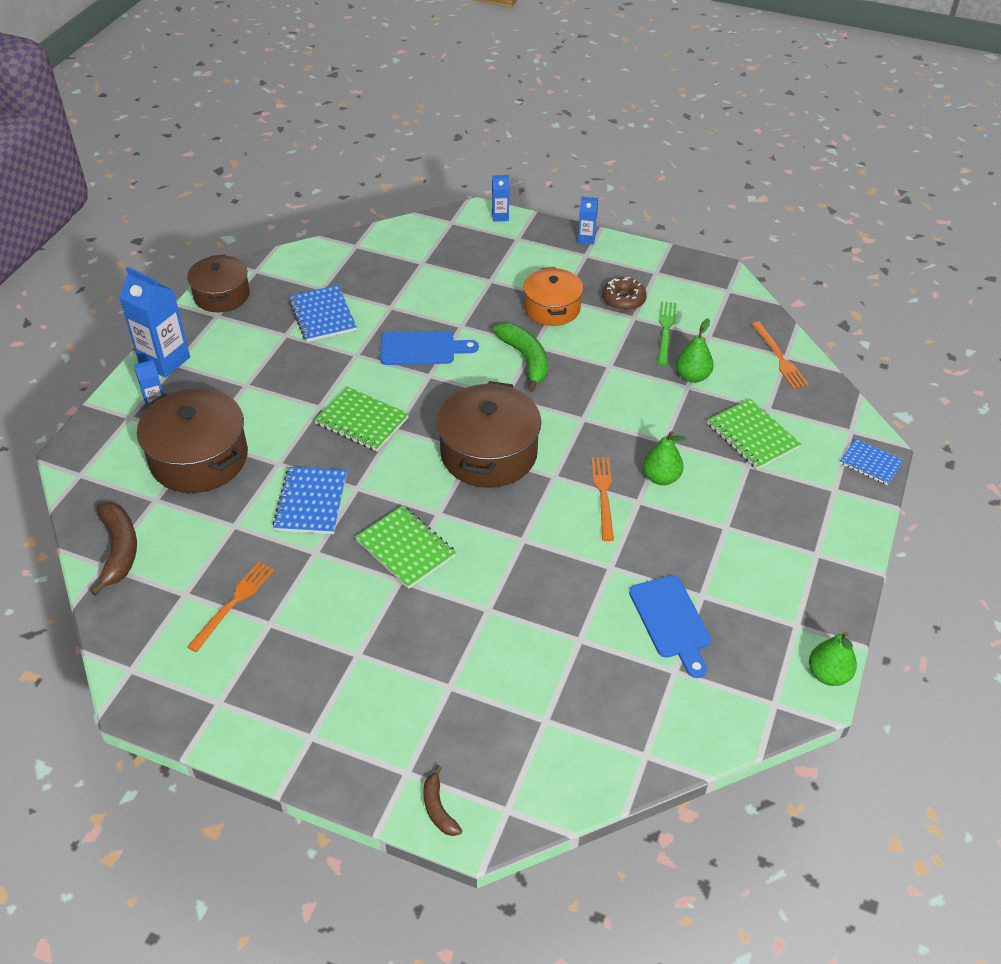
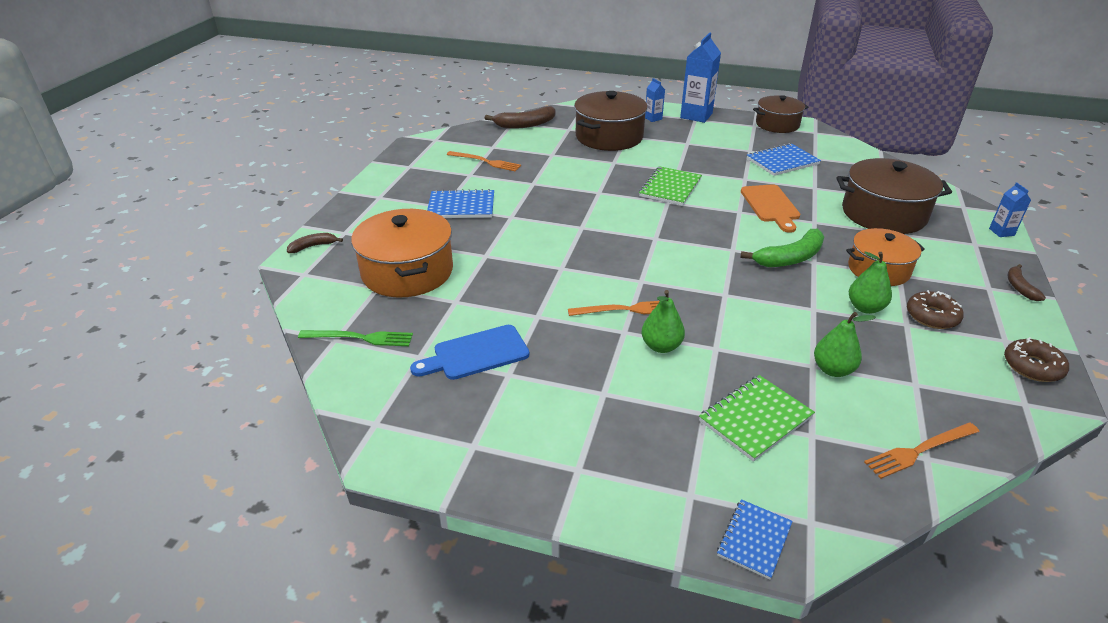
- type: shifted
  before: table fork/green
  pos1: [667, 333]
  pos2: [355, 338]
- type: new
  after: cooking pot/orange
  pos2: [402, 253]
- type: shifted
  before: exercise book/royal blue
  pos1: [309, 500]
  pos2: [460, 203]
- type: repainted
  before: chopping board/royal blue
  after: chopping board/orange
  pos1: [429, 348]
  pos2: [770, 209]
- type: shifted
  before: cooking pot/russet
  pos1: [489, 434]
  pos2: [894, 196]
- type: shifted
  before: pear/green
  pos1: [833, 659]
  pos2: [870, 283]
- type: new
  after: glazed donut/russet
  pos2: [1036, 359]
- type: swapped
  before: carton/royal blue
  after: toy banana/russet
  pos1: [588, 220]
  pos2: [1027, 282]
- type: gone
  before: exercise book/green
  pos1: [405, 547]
-----
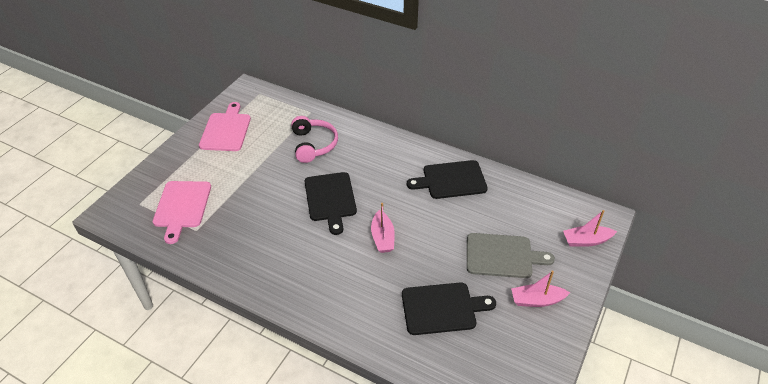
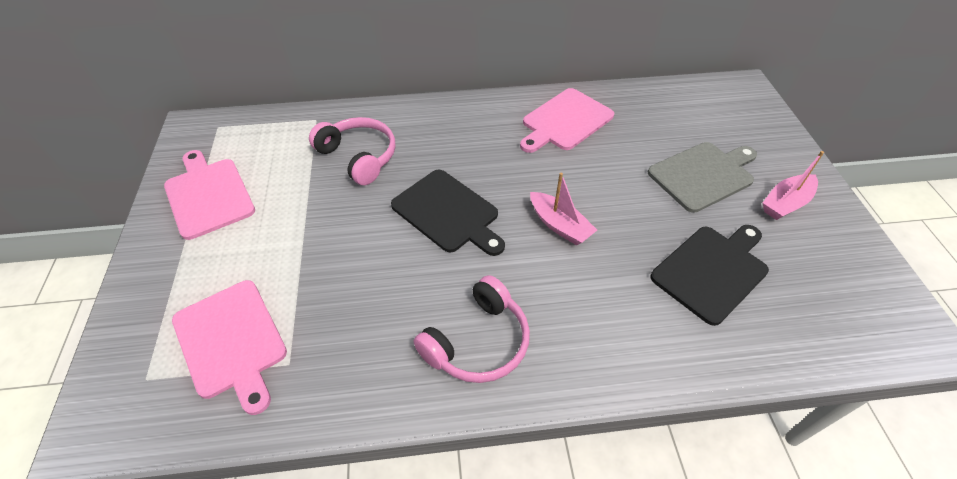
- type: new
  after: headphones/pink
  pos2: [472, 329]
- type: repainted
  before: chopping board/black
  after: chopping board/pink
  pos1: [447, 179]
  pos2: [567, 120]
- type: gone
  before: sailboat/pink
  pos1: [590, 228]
-----
For this exercise, please output exactly the lines above starting at the line with "before: pear/green" and ending at the line with "pos1: [405, 547]", ends included.

  before: pear/green
  pos1: [833, 659]
  pos2: [870, 283]
- type: new
  after: glazed donut/russet
  pos2: [1036, 359]
- type: swapped
  before: carton/royal blue
  after: toy banana/russet
  pos1: [588, 220]
  pos2: [1027, 282]
- type: gone
  before: exercise book/green
  pos1: [405, 547]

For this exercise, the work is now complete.